• _Goal_: Collect each line of the material below that contains the string "outside"; a line counts only if the letters match in case.
BEGIN Records shown
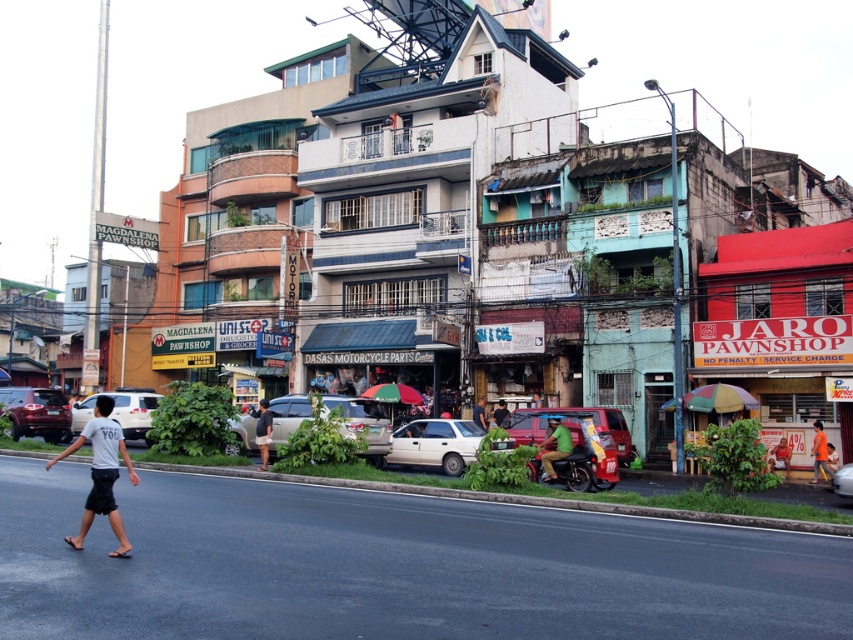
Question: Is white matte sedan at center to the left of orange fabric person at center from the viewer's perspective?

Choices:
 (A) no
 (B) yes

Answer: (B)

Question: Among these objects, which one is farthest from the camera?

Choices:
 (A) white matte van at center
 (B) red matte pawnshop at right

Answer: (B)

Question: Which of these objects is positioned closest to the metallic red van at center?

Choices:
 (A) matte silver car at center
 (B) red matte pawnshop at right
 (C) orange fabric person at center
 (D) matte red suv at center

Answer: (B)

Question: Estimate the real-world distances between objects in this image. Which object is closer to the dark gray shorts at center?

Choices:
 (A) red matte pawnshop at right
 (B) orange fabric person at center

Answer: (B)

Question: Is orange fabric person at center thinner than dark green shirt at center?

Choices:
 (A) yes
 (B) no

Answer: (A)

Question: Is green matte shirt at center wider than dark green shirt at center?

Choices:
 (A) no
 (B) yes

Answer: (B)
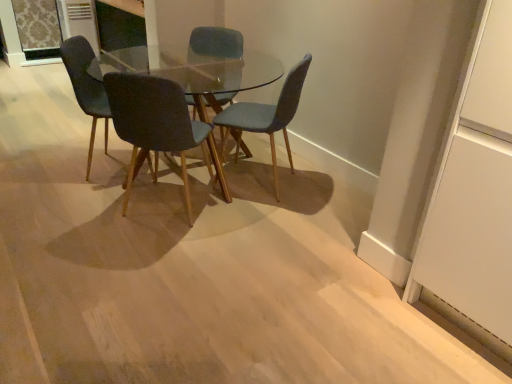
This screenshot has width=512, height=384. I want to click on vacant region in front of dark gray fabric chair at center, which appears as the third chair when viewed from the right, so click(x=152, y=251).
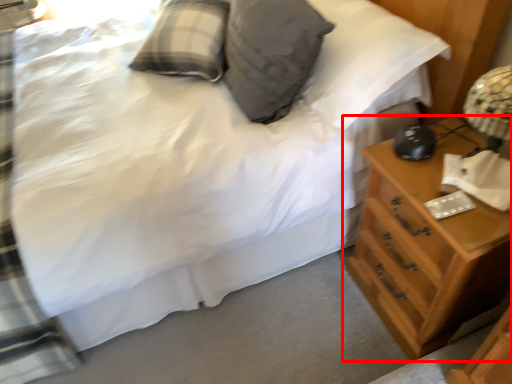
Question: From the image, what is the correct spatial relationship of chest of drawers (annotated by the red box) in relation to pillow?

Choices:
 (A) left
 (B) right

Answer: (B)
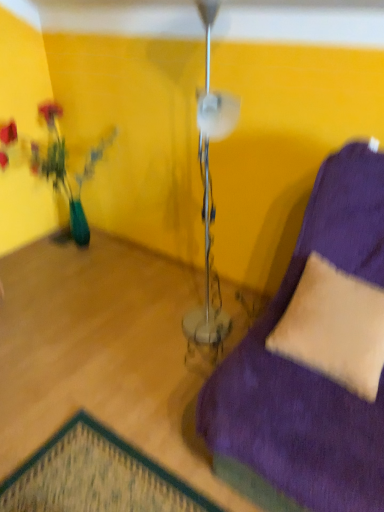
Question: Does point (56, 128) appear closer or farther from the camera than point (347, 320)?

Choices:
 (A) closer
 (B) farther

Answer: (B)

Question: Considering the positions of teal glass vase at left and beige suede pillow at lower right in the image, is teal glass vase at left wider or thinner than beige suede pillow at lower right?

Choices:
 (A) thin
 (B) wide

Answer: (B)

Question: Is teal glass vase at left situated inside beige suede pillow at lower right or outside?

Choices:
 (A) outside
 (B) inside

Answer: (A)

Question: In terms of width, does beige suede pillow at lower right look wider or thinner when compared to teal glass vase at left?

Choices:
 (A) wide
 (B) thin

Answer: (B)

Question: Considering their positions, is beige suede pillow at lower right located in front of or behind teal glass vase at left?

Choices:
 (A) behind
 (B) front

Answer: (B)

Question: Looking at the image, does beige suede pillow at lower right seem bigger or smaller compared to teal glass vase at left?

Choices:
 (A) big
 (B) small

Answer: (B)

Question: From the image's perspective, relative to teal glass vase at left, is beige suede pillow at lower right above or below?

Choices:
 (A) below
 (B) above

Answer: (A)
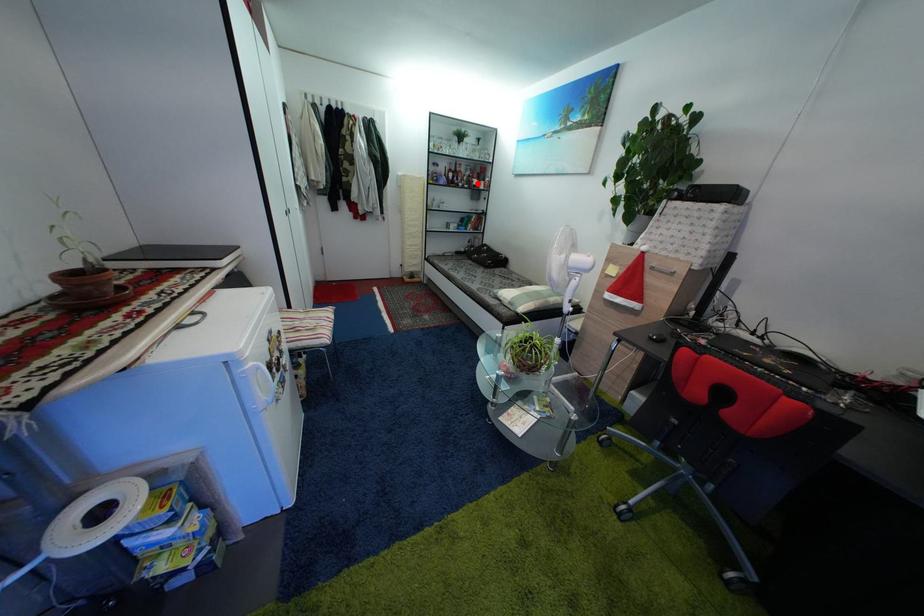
END Records shown
• _Answer_:
Question: Is teal glass vase at left situated inside beige suede pillow at lower right or outside?
 (A) outside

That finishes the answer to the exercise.